= DATASET EXCERPT =
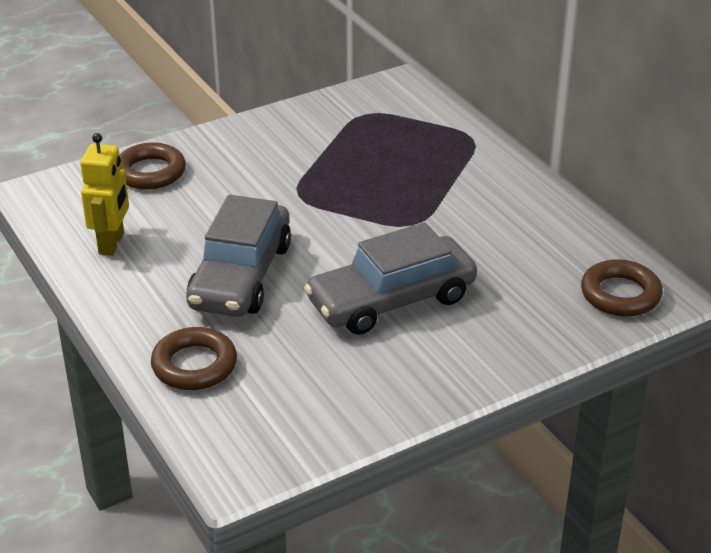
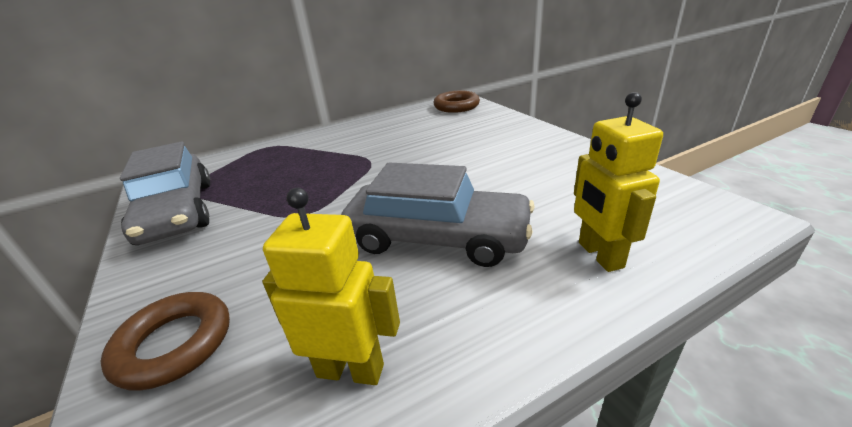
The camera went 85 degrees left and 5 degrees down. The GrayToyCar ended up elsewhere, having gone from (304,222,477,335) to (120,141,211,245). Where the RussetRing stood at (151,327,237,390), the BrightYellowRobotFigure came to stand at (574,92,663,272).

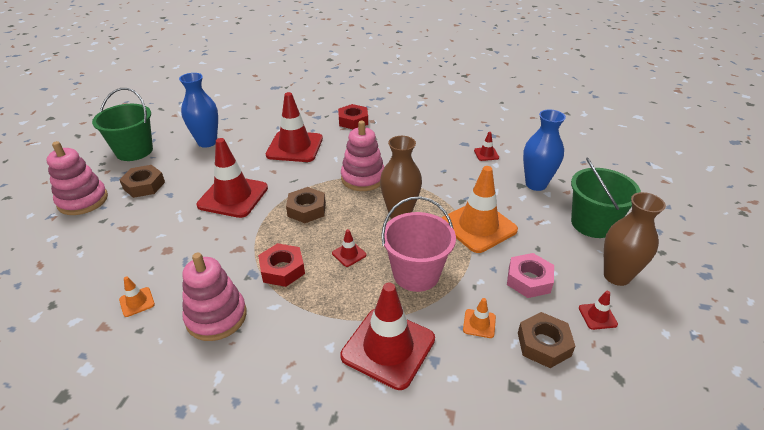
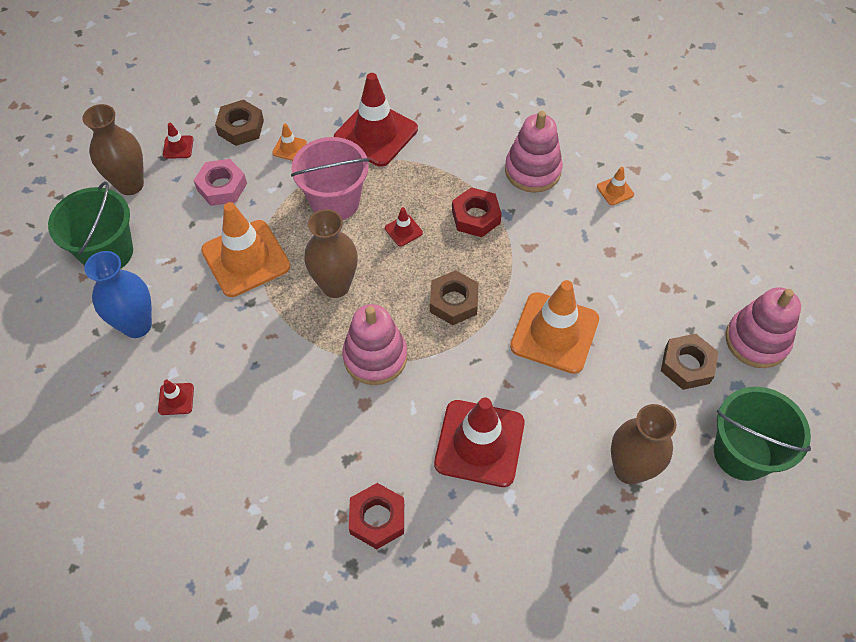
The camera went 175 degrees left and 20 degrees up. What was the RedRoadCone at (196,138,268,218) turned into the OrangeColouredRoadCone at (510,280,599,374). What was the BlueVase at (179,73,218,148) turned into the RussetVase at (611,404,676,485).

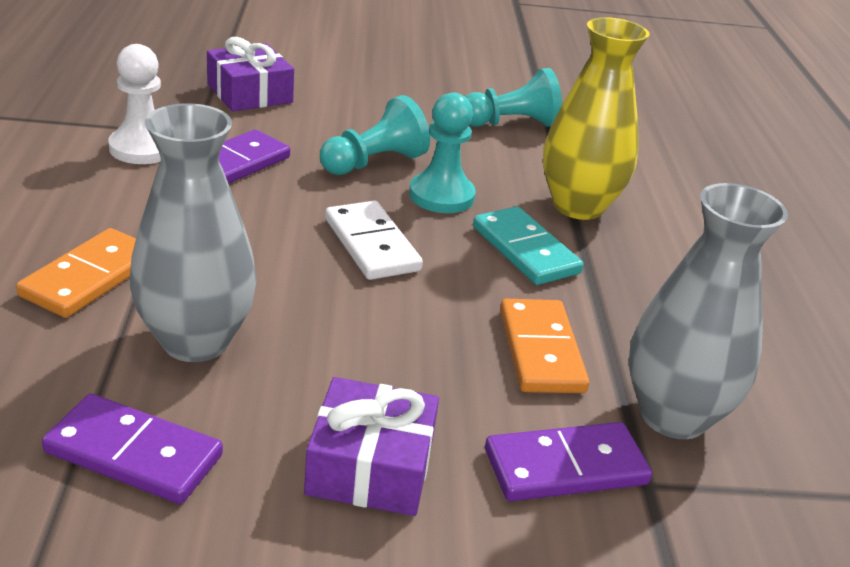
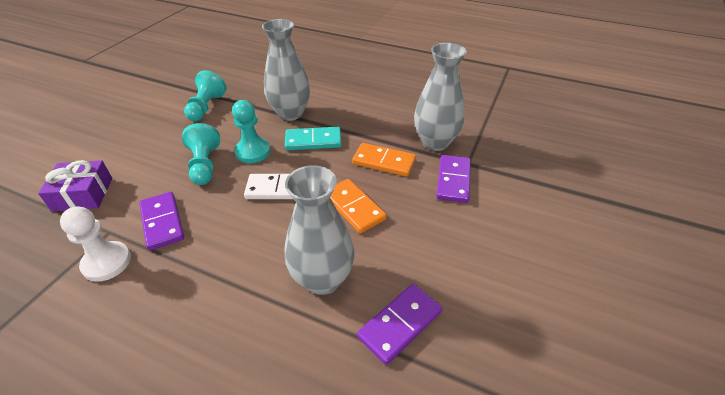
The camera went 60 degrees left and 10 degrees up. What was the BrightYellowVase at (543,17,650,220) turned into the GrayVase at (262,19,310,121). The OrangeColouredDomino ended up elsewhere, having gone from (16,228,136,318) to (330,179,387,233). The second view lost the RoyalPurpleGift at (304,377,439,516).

= TASK PROMPT =
The required answer is an exact, picture-free copy of the lines from the opening of the listing above through the line with "The camera went 175".

= OUTPUT OF THE EXERCISE =
The camera went 85 degrees left and 5 degrees down. The GrayToyCar ended up elsewhere, having gone from (304,222,477,335) to (120,141,211,245). Where the RussetRing stood at (151,327,237,390), the BrightYellowRobotFigure came to stand at (574,92,663,272).

The camera went 175 degrees left and 20 degrees up. What was the RedRoadCone at (196,138,268,218) turned into the OrangeColouredRoadCone at (510,280,599,374). What was the BlueVase at (179,73,218,148) turned into the RussetVase at (611,404,676,485).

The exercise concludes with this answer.